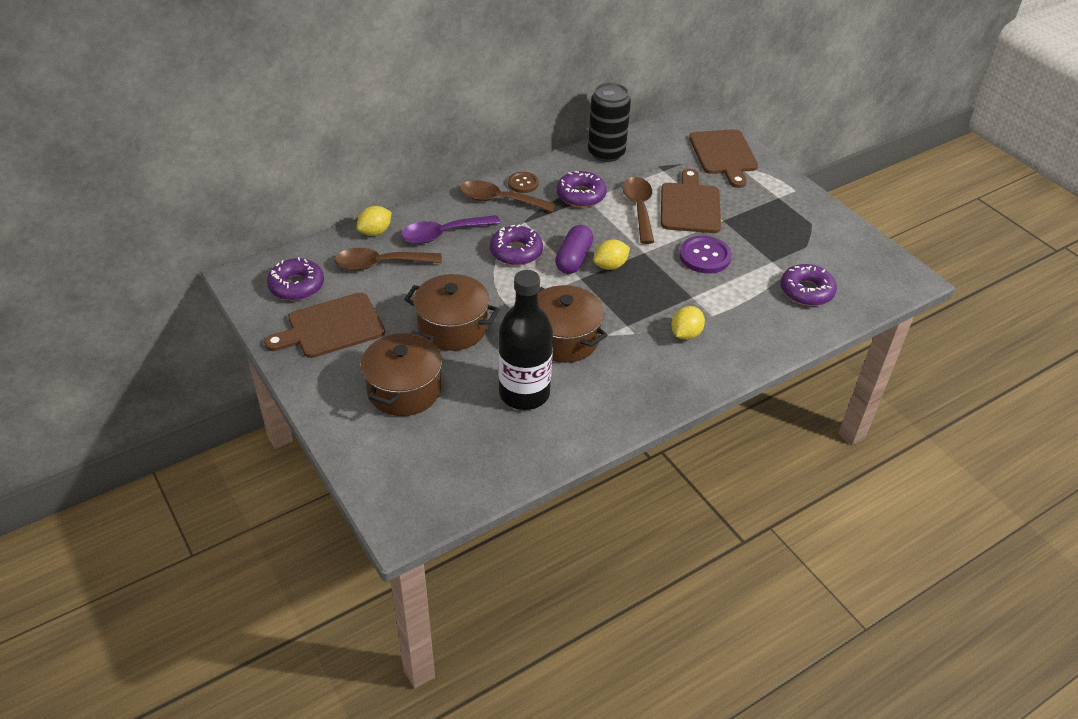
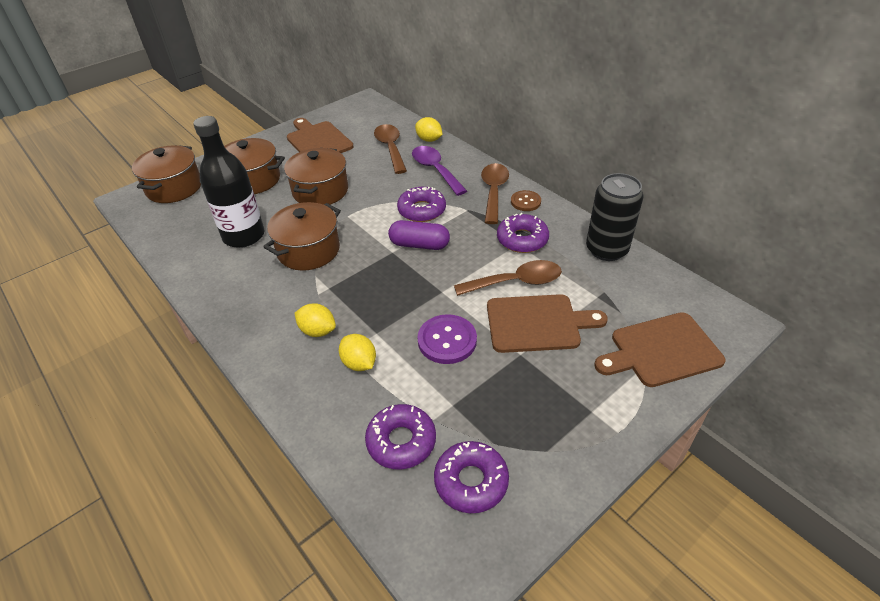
camera: 85 degrees right, 0 degrees up
(296, 286) = (360, 120): purple donut -> purple donut (471, 481)
(392, 473) = (174, 188): none -> brown pot
(610, 266) = (414, 269): yellow lemon -> yellow lemon (359, 363)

Work to be completed - Your task is to transcribe the line containing "(296, 286) = (360, 120): purple" and every line after it, through the last line of the data, exactly as written and with nothing more.

Output for this task -
(296, 286) = (360, 120): purple donut -> purple donut (471, 481)
(392, 473) = (174, 188): none -> brown pot
(610, 266) = (414, 269): yellow lemon -> yellow lemon (359, 363)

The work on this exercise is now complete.